WHAT YOU HAVE TO DO:
Copy exactly the lines from the one containing "JOY2 pin SW: 6 -> 7" through the last line of the records below, including both, and leave out any pictures.

----

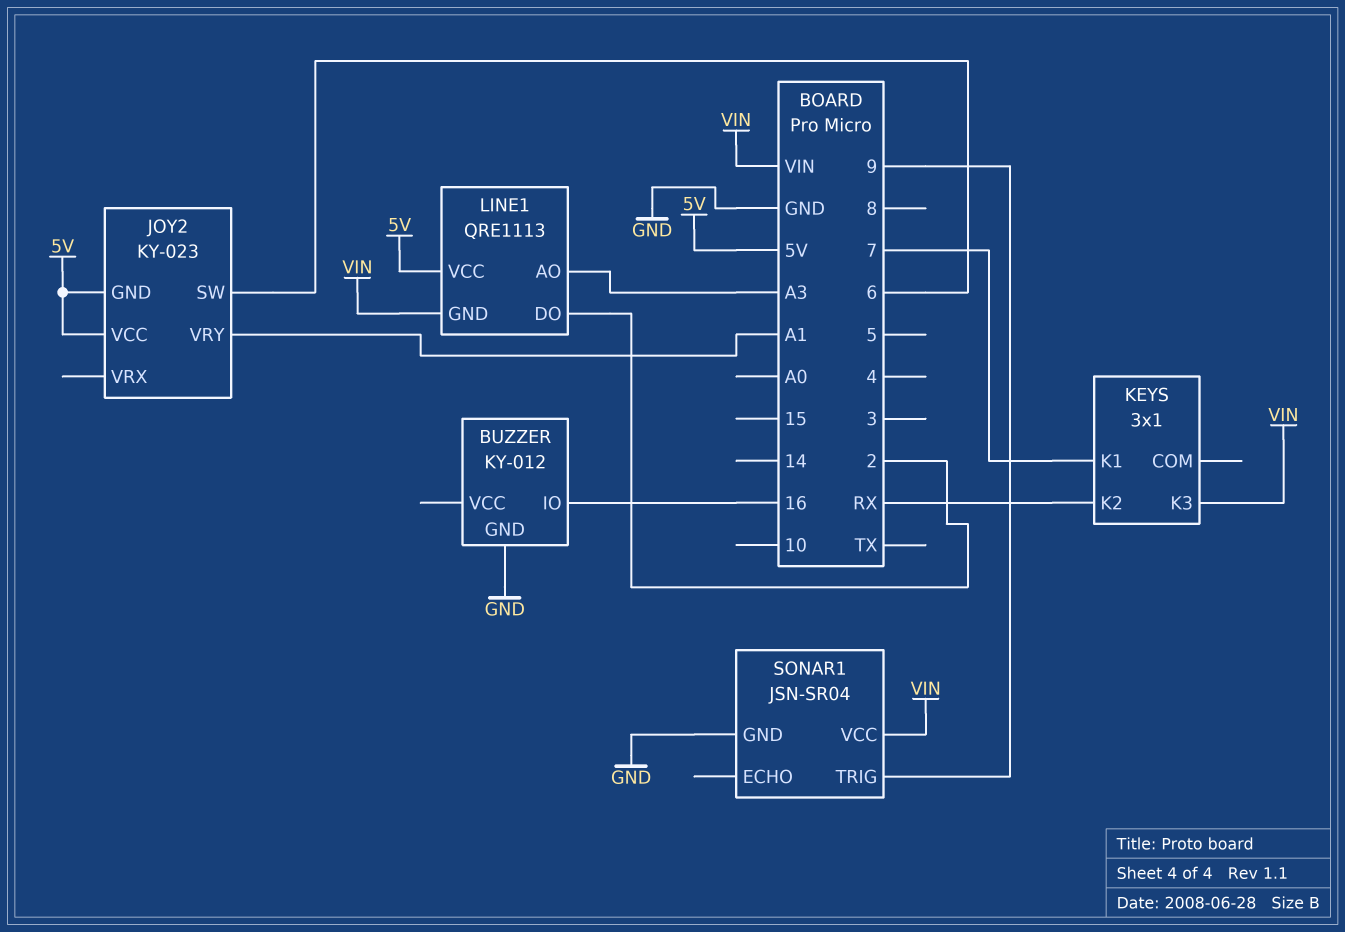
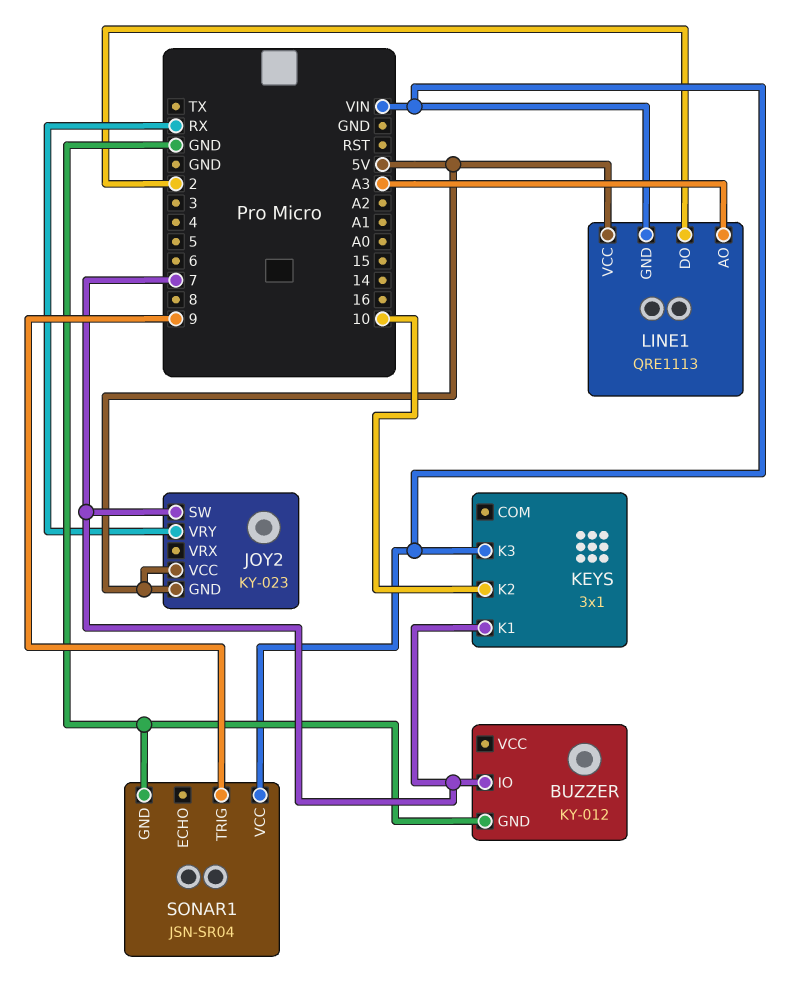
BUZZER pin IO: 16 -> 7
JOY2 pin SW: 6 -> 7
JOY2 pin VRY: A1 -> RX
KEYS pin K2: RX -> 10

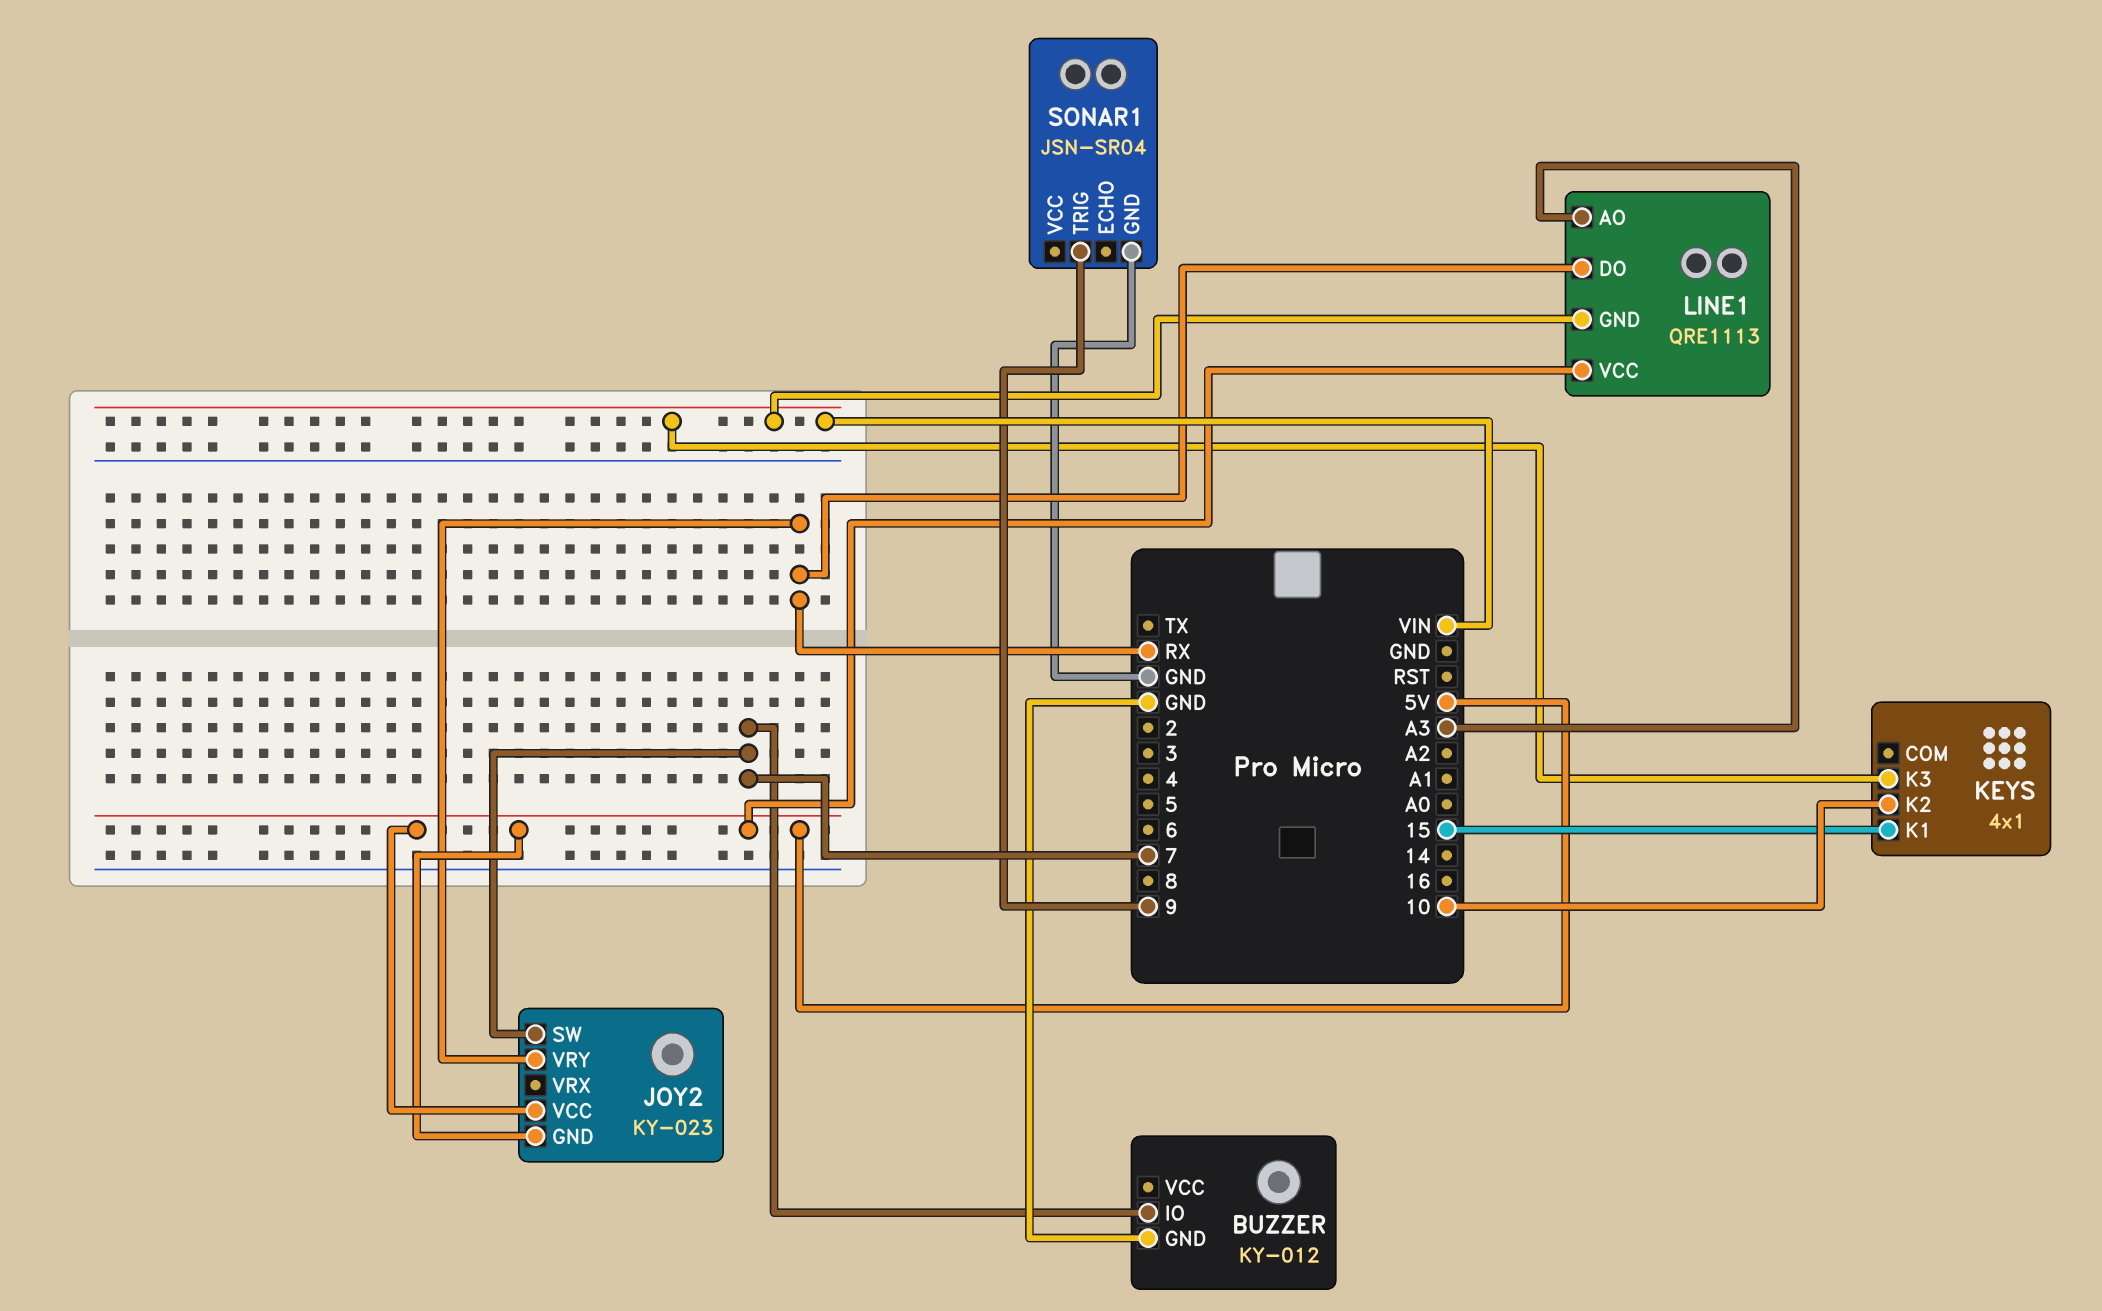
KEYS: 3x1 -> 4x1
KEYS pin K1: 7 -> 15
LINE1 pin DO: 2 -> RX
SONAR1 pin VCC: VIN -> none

----

RESULT FOR THIS TASK:
JOY2 pin SW: 6 -> 7
JOY2 pin VRY: A1 -> RX
KEYS pin K2: RX -> 10

KEYS: 3x1 -> 4x1
KEYS pin K1: 7 -> 15
LINE1 pin DO: 2 -> RX
SONAR1 pin VCC: VIN -> none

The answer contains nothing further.